◆ GOAL OF THE EXERCISE
Reproduce without change the lines in the material below that run from the one with "R212: 2.2k (+5V, N012) -> none" to the end, and nothing more.

◆ MATERIALS PROVIDED
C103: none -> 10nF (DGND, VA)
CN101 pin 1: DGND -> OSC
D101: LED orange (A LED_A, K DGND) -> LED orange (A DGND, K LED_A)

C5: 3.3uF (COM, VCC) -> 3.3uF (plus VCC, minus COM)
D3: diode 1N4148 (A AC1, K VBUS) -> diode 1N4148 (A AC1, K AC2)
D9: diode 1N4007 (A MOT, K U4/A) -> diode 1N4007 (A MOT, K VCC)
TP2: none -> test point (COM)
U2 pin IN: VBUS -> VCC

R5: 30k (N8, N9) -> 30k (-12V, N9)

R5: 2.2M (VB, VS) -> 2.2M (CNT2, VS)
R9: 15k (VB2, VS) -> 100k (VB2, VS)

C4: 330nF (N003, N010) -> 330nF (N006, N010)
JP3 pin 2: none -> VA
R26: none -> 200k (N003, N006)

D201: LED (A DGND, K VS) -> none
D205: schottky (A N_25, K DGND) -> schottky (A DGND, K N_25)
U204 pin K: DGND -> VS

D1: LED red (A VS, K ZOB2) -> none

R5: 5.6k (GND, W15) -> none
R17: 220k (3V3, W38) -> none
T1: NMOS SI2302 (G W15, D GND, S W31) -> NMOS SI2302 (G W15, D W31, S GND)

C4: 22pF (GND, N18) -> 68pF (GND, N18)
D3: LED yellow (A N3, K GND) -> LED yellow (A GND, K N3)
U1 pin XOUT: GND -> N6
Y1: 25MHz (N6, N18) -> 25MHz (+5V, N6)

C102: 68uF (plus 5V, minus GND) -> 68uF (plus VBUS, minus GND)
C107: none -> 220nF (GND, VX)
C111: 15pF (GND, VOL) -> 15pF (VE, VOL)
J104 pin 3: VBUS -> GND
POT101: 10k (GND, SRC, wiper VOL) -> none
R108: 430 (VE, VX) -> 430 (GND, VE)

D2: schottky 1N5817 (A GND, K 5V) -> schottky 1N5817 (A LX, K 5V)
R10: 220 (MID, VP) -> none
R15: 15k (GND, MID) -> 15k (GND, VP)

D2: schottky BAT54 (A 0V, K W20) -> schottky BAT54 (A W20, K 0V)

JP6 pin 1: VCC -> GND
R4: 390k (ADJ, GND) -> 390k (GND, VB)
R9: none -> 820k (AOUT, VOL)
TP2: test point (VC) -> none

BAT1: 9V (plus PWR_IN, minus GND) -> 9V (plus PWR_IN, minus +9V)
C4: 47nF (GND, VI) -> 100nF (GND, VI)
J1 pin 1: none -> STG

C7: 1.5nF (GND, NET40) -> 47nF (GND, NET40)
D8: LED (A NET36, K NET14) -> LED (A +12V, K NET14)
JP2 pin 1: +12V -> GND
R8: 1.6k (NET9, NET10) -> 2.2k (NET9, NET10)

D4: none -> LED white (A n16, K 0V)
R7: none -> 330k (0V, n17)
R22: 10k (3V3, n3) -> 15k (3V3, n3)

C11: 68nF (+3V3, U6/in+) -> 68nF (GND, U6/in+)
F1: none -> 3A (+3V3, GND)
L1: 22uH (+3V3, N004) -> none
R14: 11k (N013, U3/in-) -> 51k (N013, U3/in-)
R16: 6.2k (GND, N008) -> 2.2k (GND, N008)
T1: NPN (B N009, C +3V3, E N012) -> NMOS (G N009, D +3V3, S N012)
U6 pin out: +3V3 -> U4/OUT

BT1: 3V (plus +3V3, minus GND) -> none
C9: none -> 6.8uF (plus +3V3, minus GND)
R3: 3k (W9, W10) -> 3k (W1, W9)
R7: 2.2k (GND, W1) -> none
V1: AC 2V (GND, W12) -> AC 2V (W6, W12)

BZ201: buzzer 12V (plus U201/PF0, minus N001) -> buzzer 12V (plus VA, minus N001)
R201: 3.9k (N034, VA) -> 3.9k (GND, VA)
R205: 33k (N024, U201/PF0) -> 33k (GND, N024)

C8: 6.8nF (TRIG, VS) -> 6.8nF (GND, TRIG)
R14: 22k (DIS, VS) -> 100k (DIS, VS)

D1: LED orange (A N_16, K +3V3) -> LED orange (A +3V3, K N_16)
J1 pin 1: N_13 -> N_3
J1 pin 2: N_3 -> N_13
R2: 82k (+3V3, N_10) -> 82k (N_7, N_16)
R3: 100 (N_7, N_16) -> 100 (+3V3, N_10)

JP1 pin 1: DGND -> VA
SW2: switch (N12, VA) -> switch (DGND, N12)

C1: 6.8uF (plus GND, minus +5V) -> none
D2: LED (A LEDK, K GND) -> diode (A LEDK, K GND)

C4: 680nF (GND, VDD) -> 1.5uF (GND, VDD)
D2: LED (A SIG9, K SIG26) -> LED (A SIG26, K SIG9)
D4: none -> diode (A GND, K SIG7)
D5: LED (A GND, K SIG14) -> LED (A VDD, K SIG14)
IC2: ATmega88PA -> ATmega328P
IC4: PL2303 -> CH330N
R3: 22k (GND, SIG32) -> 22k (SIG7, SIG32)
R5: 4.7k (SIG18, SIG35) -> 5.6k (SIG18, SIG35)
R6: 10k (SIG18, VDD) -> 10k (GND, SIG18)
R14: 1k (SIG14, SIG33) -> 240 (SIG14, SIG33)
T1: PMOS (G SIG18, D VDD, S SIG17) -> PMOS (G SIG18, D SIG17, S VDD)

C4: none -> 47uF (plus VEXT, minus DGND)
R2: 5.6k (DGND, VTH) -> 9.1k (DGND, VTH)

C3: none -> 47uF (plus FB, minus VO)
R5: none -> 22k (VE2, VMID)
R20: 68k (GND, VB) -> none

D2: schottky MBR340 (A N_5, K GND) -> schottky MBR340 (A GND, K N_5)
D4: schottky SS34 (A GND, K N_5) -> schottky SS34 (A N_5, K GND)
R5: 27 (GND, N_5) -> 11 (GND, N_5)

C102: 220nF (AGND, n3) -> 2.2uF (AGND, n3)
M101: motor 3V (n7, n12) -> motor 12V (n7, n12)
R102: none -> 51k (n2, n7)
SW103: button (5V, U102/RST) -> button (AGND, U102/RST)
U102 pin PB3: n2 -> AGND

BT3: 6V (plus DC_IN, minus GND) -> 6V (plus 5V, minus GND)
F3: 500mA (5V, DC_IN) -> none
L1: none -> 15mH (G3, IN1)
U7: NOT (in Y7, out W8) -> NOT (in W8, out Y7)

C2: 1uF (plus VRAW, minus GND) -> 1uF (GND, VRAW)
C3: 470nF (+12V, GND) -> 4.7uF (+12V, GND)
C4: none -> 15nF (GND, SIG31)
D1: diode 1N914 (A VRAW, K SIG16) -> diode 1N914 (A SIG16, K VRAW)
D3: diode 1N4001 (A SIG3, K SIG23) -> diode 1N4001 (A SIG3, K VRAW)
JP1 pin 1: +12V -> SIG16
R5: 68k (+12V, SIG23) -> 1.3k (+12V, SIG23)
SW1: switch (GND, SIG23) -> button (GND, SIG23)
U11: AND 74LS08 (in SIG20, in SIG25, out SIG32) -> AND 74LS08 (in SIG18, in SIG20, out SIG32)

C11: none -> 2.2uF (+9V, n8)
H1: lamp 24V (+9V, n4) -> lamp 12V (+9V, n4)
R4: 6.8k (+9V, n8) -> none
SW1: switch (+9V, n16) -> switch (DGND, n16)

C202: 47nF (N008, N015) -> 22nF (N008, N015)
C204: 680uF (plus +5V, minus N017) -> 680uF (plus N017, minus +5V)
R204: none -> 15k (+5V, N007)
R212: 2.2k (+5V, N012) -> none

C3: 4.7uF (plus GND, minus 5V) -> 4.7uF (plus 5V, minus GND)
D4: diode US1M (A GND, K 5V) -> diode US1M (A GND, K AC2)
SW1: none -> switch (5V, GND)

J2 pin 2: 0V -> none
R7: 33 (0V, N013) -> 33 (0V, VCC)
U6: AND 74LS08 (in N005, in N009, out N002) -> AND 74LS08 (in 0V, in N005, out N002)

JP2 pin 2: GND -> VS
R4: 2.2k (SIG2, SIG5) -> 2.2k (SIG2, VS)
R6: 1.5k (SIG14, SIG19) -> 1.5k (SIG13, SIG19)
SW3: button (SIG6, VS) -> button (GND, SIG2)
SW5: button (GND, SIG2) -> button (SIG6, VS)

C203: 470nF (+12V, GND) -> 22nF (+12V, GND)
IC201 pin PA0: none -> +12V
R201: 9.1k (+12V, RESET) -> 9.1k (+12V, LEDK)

◆ SOLUTION
R212: 2.2k (+5V, N012) -> none

C3: 4.7uF (plus GND, minus 5V) -> 4.7uF (plus 5V, minus GND)
D4: diode US1M (A GND, K 5V) -> diode US1M (A GND, K AC2)
SW1: none -> switch (5V, GND)

J2 pin 2: 0V -> none
R7: 33 (0V, N013) -> 33 (0V, VCC)
U6: AND 74LS08 (in N005, in N009, out N002) -> AND 74LS08 (in 0V, in N005, out N002)

JP2 pin 2: GND -> VS
R4: 2.2k (SIG2, SIG5) -> 2.2k (SIG2, VS)
R6: 1.5k (SIG14, SIG19) -> 1.5k (SIG13, SIG19)
SW3: button (SIG6, VS) -> button (GND, SIG2)
SW5: button (GND, SIG2) -> button (SIG6, VS)

C203: 470nF (+12V, GND) -> 22nF (+12V, GND)
IC201 pin PA0: none -> +12V
R201: 9.1k (+12V, RESET) -> 9.1k (+12V, LEDK)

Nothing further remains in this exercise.